* **Input**:
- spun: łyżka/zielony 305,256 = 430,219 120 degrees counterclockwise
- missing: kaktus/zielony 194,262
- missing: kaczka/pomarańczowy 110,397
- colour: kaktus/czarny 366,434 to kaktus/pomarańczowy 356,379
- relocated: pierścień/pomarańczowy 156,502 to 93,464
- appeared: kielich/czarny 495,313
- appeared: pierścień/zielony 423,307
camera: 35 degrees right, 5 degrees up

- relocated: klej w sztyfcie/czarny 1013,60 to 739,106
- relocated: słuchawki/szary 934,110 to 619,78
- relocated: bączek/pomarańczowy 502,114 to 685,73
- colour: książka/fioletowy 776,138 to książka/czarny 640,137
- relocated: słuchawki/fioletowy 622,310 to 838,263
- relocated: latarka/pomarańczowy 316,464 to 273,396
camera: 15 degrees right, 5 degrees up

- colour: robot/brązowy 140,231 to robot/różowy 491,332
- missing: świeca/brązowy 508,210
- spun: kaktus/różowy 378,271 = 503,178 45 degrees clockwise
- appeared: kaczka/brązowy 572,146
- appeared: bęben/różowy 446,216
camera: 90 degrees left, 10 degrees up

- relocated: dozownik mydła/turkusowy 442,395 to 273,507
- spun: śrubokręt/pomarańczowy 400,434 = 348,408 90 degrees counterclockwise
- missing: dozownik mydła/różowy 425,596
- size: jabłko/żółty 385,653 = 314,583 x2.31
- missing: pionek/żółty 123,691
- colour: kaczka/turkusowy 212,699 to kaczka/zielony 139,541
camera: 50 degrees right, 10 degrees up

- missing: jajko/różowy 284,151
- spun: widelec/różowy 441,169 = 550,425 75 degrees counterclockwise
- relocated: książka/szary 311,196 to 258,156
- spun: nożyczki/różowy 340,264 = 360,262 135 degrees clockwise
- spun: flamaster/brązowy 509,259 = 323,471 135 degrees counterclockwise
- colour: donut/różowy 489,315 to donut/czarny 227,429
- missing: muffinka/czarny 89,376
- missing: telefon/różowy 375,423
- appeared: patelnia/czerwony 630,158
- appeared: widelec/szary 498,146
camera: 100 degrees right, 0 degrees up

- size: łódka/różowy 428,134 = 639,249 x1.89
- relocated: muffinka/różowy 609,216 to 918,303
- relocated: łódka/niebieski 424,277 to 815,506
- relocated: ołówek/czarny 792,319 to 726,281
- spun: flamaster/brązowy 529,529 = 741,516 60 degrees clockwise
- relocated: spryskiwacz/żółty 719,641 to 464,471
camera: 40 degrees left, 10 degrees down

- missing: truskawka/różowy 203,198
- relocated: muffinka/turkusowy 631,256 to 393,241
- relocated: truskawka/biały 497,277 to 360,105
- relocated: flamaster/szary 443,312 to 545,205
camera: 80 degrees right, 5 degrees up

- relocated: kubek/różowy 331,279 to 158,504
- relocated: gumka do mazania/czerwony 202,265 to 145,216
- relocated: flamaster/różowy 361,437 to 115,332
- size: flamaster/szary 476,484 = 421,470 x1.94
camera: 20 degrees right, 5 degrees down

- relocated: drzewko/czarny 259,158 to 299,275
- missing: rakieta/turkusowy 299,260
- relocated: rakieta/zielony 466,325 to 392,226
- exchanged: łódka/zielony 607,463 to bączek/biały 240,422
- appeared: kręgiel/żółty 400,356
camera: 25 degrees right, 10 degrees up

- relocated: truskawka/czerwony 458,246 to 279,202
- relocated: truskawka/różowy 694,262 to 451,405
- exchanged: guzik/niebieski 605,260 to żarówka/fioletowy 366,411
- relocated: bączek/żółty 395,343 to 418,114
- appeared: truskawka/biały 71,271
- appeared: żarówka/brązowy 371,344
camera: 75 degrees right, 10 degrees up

* **Your goal**: Starting with the line above that holds "- appeared: kielich/czarny 495,313" and stopping with the line that holds "- appeared: pierścień/zielony 423,307", reproduce each line exactly, omitting all other lines.

* **Exercise result**:
- appeared: kielich/czarny 495,313
- appeared: pierścień/zielony 423,307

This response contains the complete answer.